WORK ITEM
Return all the data verbatim but without images.

STORED DATA
● ● ●
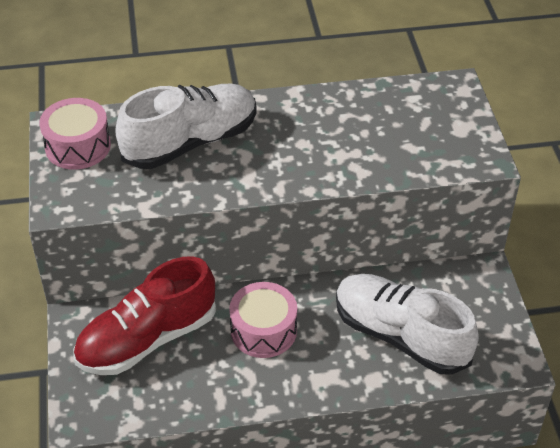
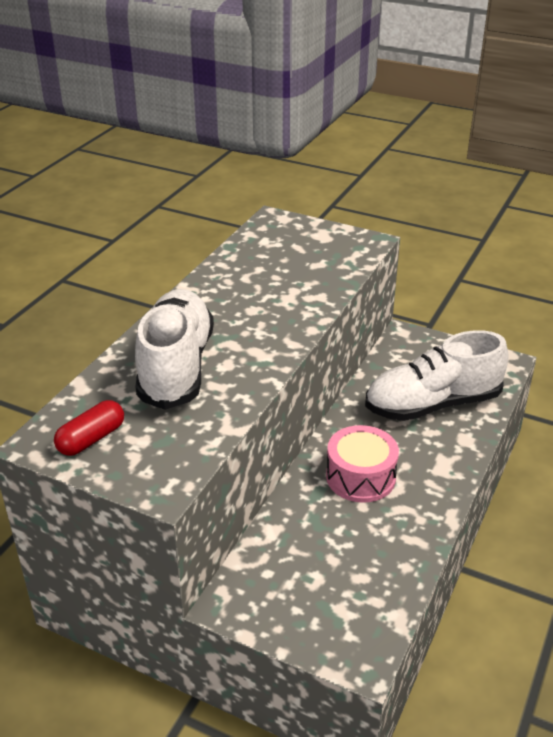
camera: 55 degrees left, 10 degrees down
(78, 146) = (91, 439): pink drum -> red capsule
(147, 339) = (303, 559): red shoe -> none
● ● ●
WRITTEN REPLY
camera: 55 degrees left, 10 degrees down
(78, 146) = (91, 439): pink drum -> red capsule
(147, 339) = (303, 559): red shoe -> none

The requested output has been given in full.